EXERCISE BRIEF
Reproduce each record below exactly as written.

EXTRACTED ENTRIES
>>>>
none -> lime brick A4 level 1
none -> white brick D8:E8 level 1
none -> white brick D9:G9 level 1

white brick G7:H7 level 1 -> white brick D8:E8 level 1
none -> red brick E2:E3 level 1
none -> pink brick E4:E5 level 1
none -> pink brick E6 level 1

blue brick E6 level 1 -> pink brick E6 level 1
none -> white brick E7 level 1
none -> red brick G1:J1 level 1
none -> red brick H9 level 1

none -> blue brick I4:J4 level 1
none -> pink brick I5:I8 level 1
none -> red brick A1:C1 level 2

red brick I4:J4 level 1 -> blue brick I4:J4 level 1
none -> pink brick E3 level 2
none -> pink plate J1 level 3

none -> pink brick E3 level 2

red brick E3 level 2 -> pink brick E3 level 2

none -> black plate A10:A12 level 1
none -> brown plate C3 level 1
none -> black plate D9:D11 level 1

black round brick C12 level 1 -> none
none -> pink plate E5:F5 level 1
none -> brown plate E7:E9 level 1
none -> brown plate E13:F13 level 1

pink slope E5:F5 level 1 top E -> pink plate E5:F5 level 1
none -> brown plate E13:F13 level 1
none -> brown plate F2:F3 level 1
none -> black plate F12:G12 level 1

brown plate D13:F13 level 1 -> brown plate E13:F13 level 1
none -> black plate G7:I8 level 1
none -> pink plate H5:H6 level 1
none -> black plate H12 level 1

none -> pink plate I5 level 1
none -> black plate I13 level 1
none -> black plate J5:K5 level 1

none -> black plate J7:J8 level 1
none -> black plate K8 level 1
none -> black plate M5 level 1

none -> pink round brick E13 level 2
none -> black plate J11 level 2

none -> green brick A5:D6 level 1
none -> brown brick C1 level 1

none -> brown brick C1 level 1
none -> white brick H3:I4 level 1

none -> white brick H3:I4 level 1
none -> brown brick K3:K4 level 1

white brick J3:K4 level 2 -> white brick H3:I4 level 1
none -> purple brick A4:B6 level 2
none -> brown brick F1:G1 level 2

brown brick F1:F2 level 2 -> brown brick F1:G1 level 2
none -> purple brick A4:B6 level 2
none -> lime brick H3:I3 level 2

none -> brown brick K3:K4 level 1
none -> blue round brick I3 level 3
<<<<
ANSWER AREA
none -> lime brick A4 level 1
none -> white brick D8:E8 level 1
none -> white brick D9:G9 level 1

white brick G7:H7 level 1 -> white brick D8:E8 level 1
none -> red brick E2:E3 level 1
none -> pink brick E4:E5 level 1
none -> pink brick E6 level 1

blue brick E6 level 1 -> pink brick E6 level 1
none -> white brick E7 level 1
none -> red brick G1:J1 level 1
none -> red brick H9 level 1

none -> blue brick I4:J4 level 1
none -> pink brick I5:I8 level 1
none -> red brick A1:C1 level 2

red brick I4:J4 level 1 -> blue brick I4:J4 level 1
none -> pink brick E3 level 2
none -> pink plate J1 level 3

none -> pink brick E3 level 2

red brick E3 level 2 -> pink brick E3 level 2

none -> black plate A10:A12 level 1
none -> brown plate C3 level 1
none -> black plate D9:D11 level 1

black round brick C12 level 1 -> none
none -> pink plate E5:F5 level 1
none -> brown plate E7:E9 level 1
none -> brown plate E13:F13 level 1

pink slope E5:F5 level 1 top E -> pink plate E5:F5 level 1
none -> brown plate E13:F13 level 1
none -> brown plate F2:F3 level 1
none -> black plate F12:G12 level 1

brown plate D13:F13 level 1 -> brown plate E13:F13 level 1
none -> black plate G7:I8 level 1
none -> pink plate H5:H6 level 1
none -> black plate H12 level 1

none -> pink plate I5 level 1
none -> black plate I13 level 1
none -> black plate J5:K5 level 1

none -> black plate J7:J8 level 1
none -> black plate K8 level 1
none -> black plate M5 level 1

none -> pink round brick E13 level 2
none -> black plate J11 level 2

none -> green brick A5:D6 level 1
none -> brown brick C1 level 1

none -> brown brick C1 level 1
none -> white brick H3:I4 level 1

none -> white brick H3:I4 level 1
none -> brown brick K3:K4 level 1

white brick J3:K4 level 2 -> white brick H3:I4 level 1
none -> purple brick A4:B6 level 2
none -> brown brick F1:G1 level 2

brown brick F1:F2 level 2 -> brown brick F1:G1 level 2
none -> purple brick A4:B6 level 2
none -> lime brick H3:I3 level 2

none -> brown brick K3:K4 level 1
none -> blue round brick I3 level 3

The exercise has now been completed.